=== Begin Enclosure ===

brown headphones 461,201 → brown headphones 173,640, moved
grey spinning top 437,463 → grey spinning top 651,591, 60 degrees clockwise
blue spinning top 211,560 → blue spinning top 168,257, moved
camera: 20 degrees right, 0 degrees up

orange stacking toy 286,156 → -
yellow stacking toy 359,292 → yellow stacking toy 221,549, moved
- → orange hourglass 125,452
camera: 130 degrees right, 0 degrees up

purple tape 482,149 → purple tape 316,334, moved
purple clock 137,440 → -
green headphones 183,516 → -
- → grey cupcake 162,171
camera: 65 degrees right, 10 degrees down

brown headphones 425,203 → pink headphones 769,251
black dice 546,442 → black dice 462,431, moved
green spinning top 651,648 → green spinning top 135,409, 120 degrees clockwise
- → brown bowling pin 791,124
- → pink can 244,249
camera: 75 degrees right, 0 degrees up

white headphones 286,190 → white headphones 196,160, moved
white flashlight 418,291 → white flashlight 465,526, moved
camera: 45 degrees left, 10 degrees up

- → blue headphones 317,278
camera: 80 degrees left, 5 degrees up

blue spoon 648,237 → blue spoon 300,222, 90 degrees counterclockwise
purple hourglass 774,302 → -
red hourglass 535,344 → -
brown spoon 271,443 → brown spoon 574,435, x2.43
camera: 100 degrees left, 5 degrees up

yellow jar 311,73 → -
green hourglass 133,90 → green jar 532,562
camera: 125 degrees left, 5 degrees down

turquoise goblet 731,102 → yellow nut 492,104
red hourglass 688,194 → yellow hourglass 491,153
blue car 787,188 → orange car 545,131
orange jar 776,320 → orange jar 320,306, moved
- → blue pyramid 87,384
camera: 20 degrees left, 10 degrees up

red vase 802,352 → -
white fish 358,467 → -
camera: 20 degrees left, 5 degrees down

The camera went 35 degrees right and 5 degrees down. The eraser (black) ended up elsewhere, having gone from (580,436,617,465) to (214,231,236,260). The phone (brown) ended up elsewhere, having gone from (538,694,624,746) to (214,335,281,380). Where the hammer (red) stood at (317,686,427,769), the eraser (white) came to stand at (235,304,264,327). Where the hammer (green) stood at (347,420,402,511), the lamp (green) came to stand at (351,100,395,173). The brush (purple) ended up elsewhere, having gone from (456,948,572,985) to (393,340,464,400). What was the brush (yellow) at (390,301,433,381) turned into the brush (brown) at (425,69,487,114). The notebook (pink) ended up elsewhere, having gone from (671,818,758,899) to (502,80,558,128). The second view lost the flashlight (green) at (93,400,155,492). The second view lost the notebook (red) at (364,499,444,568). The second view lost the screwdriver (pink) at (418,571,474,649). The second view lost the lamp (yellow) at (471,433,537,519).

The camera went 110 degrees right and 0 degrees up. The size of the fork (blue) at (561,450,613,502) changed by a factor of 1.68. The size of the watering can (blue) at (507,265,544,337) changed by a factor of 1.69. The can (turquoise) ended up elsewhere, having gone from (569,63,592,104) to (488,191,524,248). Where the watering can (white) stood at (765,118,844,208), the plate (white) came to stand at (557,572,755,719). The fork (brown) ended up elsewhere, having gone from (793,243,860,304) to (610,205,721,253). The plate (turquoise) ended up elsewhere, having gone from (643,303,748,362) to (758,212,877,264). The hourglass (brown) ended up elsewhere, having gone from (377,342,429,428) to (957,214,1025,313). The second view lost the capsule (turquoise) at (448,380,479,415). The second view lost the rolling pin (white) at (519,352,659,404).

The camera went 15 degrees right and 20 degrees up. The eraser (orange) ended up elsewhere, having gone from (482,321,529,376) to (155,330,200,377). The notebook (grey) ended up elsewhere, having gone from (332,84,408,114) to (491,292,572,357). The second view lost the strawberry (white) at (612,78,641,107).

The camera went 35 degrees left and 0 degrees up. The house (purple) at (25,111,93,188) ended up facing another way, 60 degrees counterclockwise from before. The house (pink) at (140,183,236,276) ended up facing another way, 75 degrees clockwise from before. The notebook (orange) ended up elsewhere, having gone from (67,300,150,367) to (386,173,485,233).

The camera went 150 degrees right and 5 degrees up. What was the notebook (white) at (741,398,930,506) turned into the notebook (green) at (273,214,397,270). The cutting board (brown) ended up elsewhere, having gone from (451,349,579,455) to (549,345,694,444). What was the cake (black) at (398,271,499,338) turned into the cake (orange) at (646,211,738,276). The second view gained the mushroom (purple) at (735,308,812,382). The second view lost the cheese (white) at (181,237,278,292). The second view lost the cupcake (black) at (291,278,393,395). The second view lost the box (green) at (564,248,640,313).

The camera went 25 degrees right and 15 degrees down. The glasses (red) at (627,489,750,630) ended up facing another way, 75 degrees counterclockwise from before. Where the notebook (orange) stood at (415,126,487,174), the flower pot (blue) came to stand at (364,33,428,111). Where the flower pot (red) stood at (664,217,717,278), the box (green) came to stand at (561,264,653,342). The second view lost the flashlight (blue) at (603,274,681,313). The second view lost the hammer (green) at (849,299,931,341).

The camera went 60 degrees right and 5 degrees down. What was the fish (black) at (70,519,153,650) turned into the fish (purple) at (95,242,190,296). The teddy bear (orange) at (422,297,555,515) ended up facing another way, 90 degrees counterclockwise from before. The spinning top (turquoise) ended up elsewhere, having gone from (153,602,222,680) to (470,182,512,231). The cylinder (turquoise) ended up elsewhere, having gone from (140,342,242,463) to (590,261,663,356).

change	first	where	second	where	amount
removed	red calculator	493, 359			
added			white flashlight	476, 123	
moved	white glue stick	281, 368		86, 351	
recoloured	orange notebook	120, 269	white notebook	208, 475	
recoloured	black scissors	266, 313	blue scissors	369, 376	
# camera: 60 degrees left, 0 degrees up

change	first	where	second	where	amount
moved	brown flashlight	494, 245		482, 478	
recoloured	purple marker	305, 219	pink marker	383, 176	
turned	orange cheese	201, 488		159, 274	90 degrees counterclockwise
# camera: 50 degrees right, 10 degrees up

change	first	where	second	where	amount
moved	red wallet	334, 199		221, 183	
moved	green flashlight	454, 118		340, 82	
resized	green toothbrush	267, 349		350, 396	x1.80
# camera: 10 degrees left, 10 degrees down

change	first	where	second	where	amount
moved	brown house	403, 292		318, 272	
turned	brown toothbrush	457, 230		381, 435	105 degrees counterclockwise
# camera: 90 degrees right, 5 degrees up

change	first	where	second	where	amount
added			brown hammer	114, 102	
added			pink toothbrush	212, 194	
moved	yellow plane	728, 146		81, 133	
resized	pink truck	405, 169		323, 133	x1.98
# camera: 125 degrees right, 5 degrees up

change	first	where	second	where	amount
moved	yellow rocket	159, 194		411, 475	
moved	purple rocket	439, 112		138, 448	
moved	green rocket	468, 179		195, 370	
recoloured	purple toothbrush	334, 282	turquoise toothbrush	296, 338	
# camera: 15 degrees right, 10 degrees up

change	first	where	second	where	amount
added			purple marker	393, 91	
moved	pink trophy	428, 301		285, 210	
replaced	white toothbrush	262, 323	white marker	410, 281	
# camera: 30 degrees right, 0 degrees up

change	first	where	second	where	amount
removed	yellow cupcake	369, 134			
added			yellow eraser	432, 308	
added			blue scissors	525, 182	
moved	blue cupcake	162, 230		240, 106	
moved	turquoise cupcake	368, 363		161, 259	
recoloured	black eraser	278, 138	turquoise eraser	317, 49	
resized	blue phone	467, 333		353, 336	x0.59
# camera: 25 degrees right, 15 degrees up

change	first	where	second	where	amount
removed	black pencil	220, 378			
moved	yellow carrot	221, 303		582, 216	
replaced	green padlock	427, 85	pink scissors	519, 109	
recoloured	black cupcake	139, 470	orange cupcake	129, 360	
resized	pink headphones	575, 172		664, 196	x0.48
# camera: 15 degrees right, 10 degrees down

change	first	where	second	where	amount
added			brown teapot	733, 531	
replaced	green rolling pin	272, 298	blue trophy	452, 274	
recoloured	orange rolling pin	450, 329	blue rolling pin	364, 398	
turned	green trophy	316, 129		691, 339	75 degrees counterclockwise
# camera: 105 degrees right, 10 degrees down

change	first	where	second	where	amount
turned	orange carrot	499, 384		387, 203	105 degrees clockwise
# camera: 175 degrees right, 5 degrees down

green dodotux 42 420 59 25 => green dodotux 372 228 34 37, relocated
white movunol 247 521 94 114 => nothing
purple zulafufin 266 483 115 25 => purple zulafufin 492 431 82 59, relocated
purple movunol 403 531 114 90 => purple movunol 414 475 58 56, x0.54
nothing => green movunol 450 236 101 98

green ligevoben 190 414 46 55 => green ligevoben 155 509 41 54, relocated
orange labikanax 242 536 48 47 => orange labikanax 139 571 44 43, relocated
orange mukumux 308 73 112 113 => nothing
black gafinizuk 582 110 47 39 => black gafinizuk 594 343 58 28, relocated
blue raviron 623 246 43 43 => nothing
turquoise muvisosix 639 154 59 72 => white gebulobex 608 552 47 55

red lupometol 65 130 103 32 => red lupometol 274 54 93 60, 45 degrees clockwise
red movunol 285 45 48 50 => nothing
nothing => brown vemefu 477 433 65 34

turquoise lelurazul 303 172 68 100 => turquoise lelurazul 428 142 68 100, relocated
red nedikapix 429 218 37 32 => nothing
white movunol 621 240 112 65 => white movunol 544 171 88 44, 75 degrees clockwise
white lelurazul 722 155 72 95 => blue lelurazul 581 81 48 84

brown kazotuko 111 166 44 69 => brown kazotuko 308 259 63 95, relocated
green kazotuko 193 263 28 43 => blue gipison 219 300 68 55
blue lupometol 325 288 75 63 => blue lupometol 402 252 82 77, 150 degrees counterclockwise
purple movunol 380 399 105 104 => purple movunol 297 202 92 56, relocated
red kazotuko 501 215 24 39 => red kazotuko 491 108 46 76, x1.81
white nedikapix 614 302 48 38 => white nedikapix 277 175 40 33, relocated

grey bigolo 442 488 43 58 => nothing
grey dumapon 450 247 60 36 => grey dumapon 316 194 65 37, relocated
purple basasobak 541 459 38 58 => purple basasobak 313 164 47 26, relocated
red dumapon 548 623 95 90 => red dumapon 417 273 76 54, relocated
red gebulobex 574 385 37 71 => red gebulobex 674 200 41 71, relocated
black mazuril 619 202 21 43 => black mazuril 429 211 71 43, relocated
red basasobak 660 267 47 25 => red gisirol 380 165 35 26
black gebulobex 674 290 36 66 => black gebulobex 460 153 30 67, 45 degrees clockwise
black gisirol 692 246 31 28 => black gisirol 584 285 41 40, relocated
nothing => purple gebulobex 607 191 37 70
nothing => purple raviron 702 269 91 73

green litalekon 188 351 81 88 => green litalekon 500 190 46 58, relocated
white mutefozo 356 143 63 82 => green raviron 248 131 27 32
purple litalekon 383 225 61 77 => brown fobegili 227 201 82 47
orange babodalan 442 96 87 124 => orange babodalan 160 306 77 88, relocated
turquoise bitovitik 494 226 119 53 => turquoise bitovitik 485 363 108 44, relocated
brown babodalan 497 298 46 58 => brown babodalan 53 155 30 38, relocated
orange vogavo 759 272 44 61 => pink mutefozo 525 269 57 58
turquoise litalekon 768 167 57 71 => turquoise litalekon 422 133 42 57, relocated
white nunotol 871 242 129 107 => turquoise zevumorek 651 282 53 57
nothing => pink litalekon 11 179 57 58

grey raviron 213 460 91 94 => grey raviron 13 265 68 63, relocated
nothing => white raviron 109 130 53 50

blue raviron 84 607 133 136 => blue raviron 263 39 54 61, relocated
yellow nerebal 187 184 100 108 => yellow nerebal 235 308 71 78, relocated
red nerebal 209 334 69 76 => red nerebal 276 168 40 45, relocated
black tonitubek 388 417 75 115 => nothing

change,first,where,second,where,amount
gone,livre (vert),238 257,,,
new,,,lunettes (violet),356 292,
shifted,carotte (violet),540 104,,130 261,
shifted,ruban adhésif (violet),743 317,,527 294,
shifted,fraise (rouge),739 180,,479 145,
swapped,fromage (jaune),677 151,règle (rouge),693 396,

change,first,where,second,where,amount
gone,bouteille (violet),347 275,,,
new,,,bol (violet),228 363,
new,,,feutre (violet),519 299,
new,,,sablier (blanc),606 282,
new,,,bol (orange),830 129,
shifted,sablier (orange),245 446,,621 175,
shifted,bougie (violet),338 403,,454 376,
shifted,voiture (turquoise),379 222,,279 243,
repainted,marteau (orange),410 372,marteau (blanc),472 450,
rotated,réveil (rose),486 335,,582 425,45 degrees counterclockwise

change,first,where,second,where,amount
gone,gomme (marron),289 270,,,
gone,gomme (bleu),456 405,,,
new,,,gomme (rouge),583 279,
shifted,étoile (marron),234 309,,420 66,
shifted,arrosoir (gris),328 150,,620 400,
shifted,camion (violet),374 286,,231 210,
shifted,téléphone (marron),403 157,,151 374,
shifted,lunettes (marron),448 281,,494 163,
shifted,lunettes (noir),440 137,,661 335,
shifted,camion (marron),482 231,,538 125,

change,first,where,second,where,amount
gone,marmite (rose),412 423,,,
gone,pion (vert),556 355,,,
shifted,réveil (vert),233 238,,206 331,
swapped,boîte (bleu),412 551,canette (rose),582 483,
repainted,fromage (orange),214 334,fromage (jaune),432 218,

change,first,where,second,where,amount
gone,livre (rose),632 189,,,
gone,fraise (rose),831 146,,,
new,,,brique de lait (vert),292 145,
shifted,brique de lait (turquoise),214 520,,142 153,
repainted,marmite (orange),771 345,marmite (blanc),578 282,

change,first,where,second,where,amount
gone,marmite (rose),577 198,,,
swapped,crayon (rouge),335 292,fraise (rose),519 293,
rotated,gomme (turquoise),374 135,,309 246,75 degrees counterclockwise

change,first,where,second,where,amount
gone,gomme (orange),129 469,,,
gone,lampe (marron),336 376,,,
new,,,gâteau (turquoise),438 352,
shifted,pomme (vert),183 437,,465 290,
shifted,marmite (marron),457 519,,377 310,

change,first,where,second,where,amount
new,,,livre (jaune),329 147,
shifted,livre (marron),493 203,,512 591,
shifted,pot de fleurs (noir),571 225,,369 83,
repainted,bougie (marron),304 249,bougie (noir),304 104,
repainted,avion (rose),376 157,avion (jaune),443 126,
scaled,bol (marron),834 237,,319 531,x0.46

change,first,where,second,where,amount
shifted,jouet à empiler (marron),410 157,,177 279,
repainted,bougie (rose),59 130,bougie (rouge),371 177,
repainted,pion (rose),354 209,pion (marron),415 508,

=== End Enclosure ===

▶ _WHAT THE TASK REQUIRES_
Write out exactly the lines from the start of the material through the line with "blue spinning top 211,560". No other output is expected.

▶ _ANSWER SECTION_
brown headphones 461,201 → brown headphones 173,640, moved
grey spinning top 437,463 → grey spinning top 651,591, 60 degrees clockwise
blue spinning top 211,560 → blue spinning top 168,257, moved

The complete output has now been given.